**Problem:** The lines to copy run from the one containing "C205: 100nF (COM, RC) -> 10nF (COM, RC)" to the last line of the entries; output those lines exactly and only them, without pictures.

[Version comparison data]

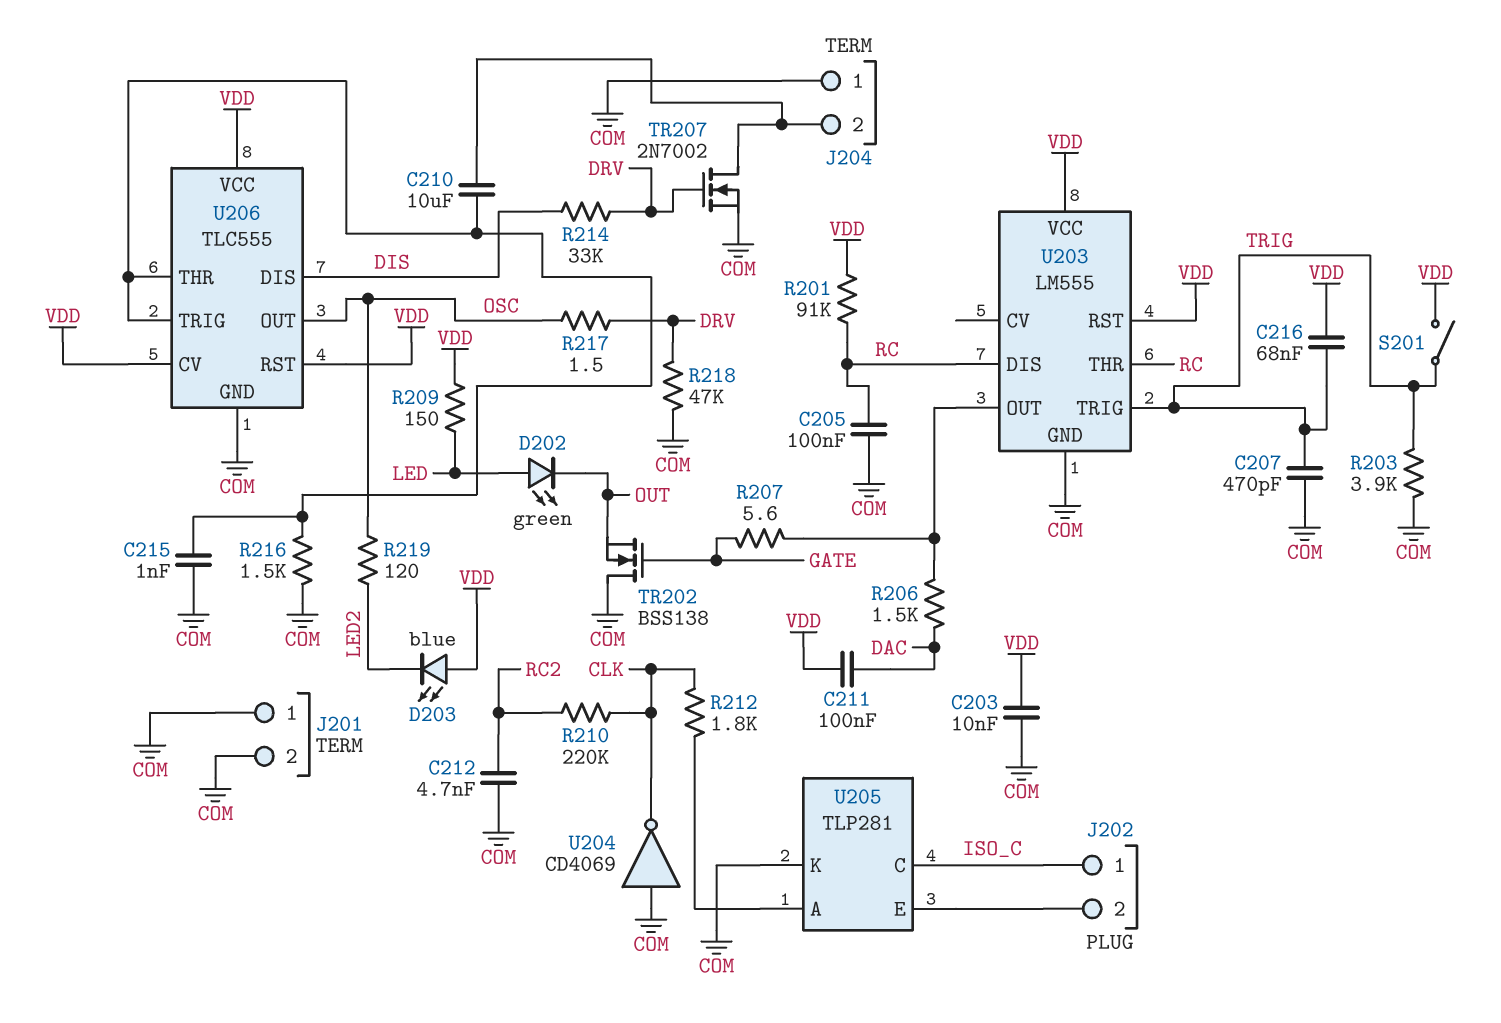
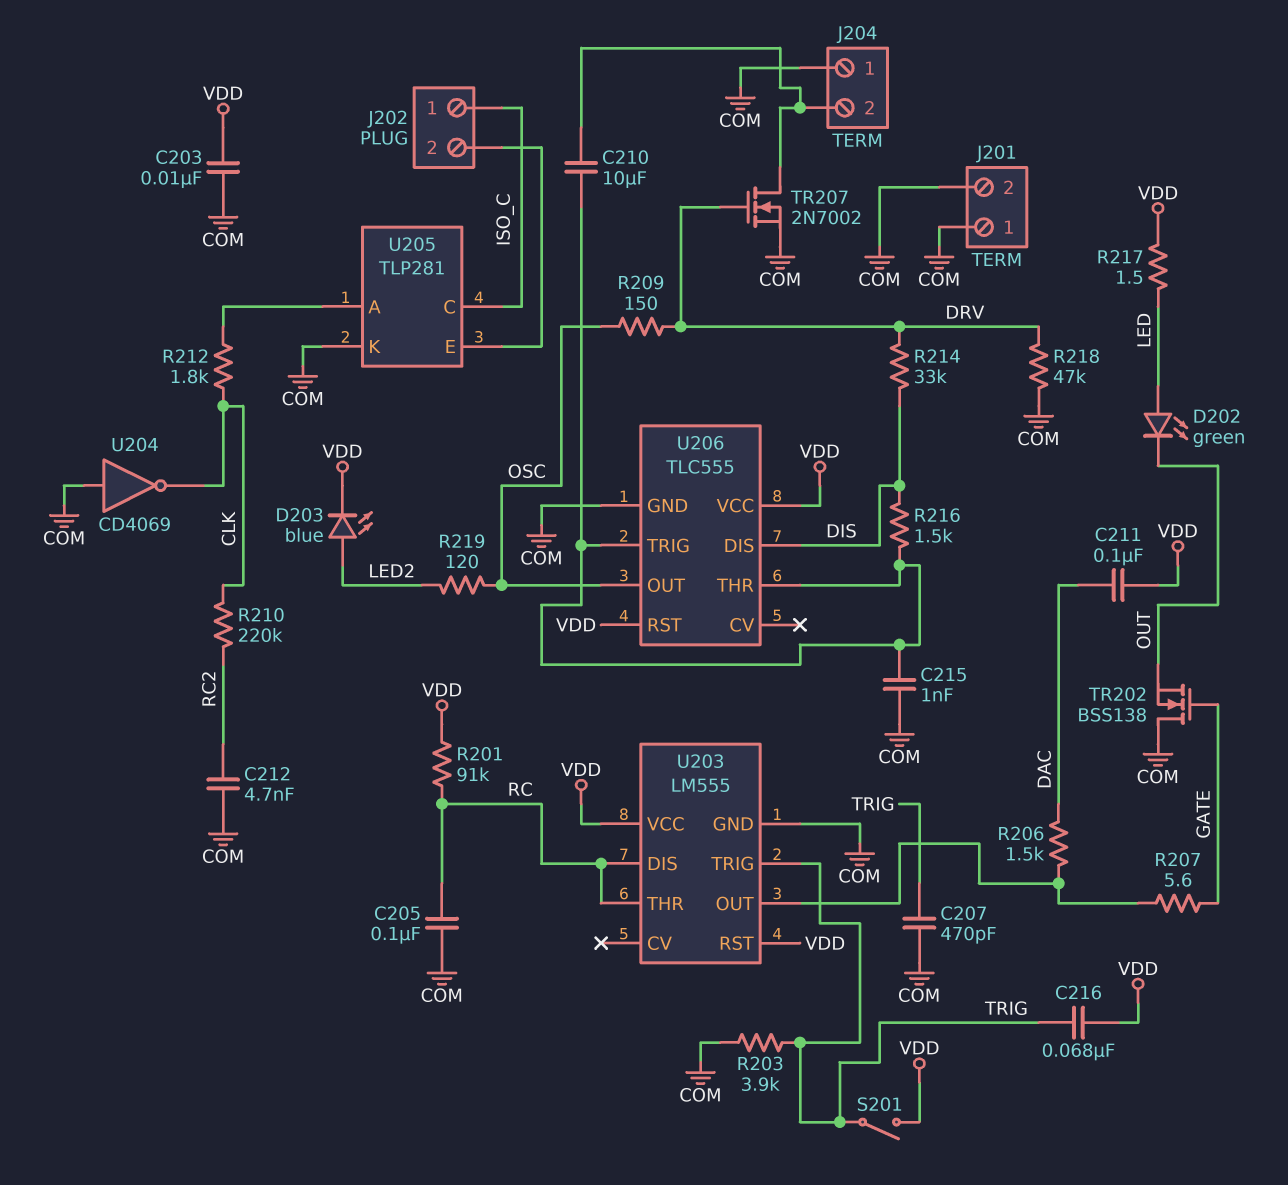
D203: LED blue (A VDD, K LED2) -> LED blue (A LED2, K VDD)
R209: 150 (LED, VDD) -> 150 (DRV, OSC)
R216: 1.5k (COM, U206/THR) -> 1.5k (DIS, U206/THR)
R217: 1.5 (DRV, OSC) -> 1.5 (LED, VDD)
U206 pin CV: VDD -> none

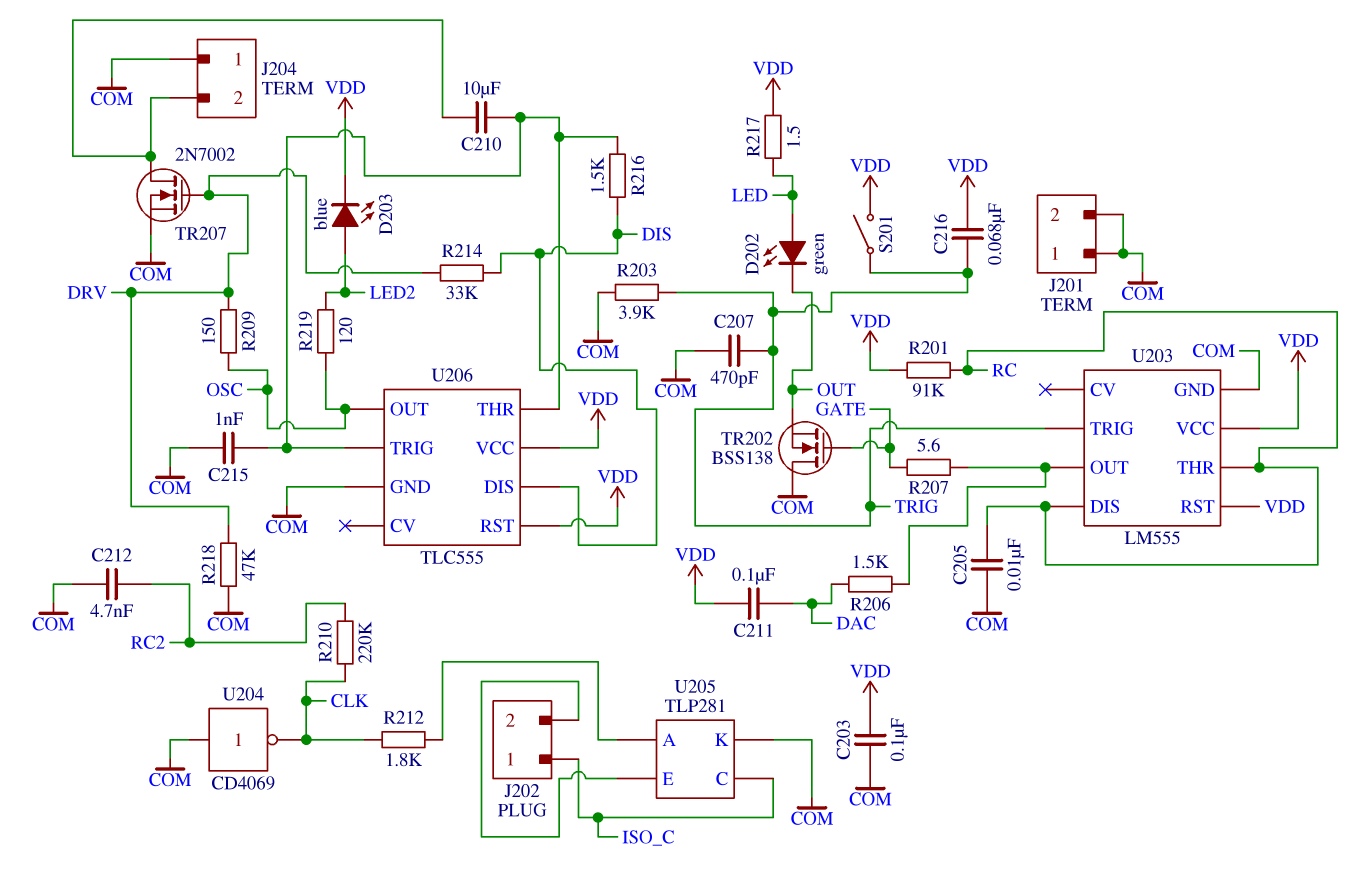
C203: 10nF (COM, VDD) -> 100nF (COM, VDD)
C205: 100nF (COM, RC) -> 10nF (COM, RC)

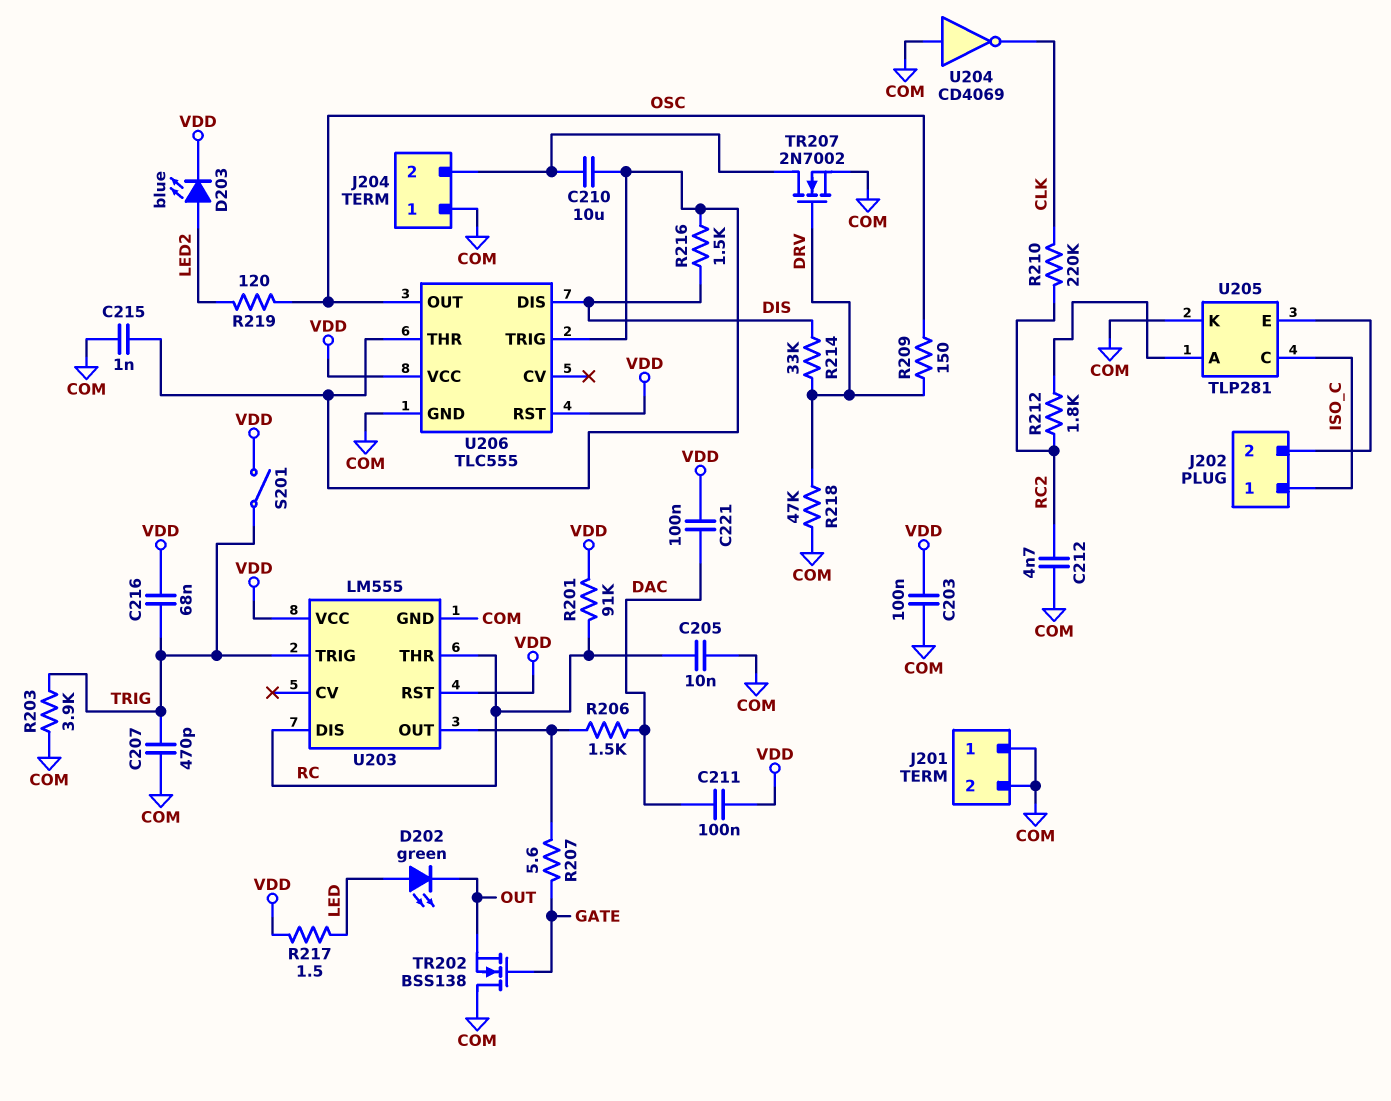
C221: none -> 100nF (DAC, VDD)
R212: 1.8k (CLK, U205/A) -> 1.8k (RC2, U205/A)

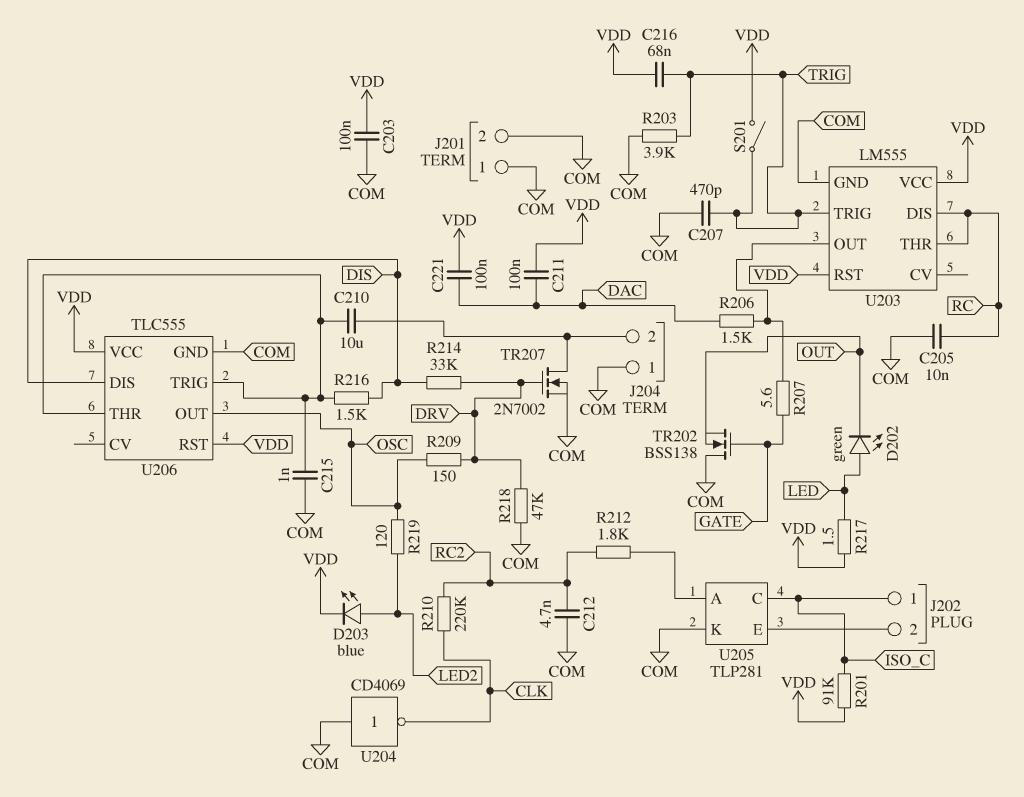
R201: 91k (RC, VDD) -> 91k (ISO_C, VDD)

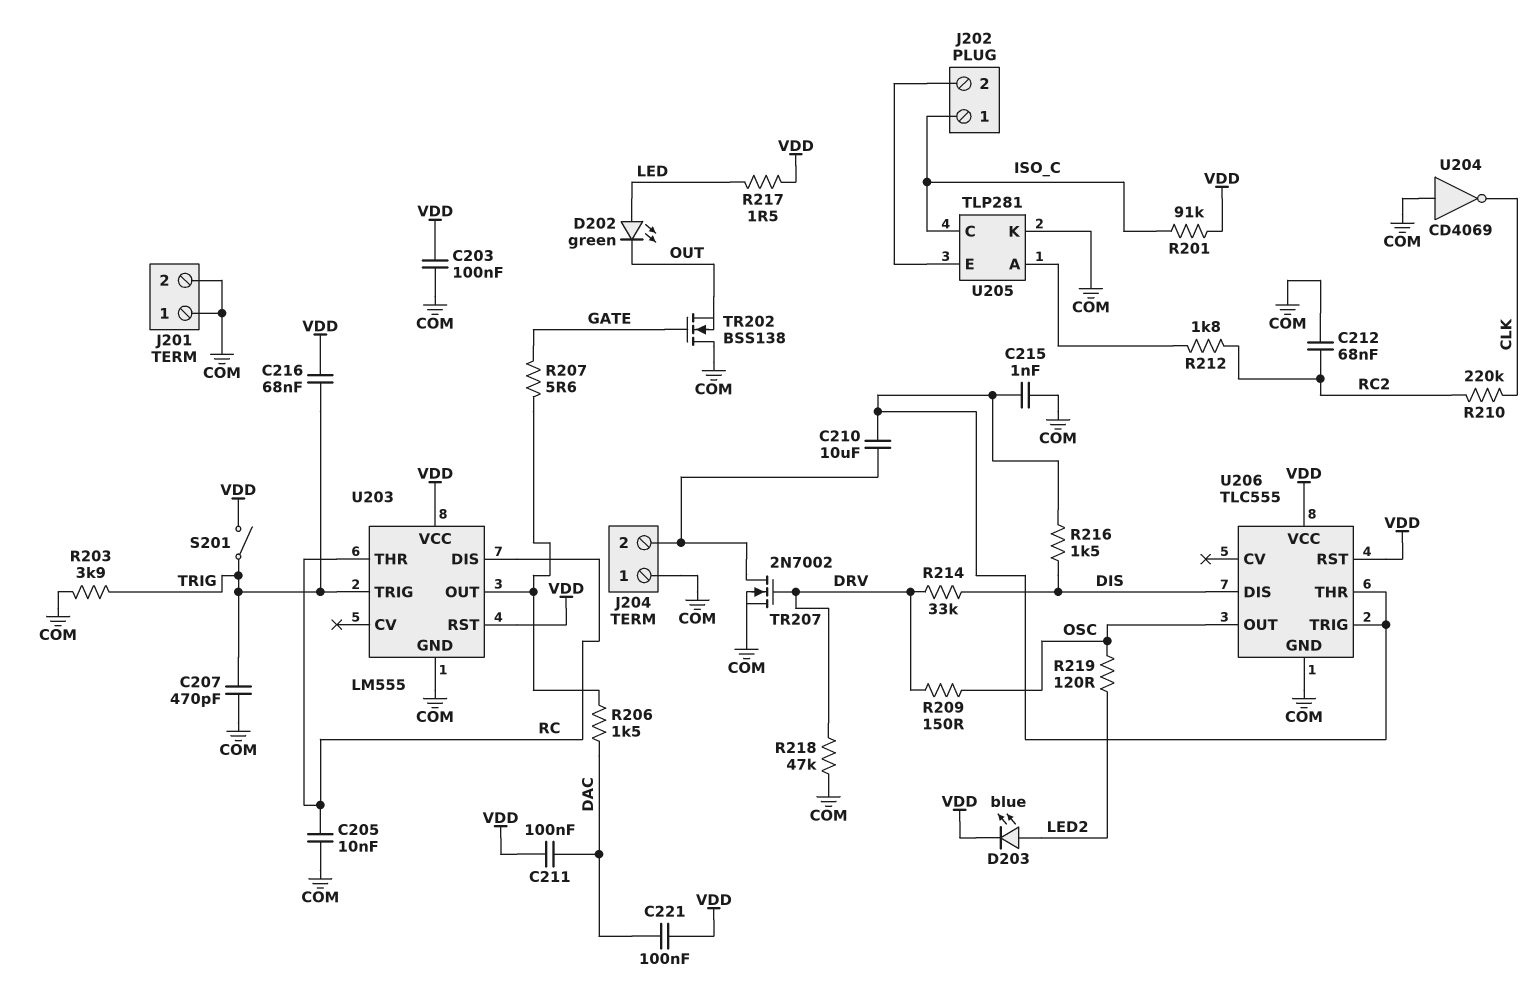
C212: 4.7nF (COM, RC2) -> 68nF (COM, RC2)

**Result of the task:**
C205: 100nF (COM, RC) -> 10nF (COM, RC)

C221: none -> 100nF (DAC, VDD)
R212: 1.8k (CLK, U205/A) -> 1.8k (RC2, U205/A)

R201: 91k (RC, VDD) -> 91k (ISO_C, VDD)

C212: 4.7nF (COM, RC2) -> 68nF (COM, RC2)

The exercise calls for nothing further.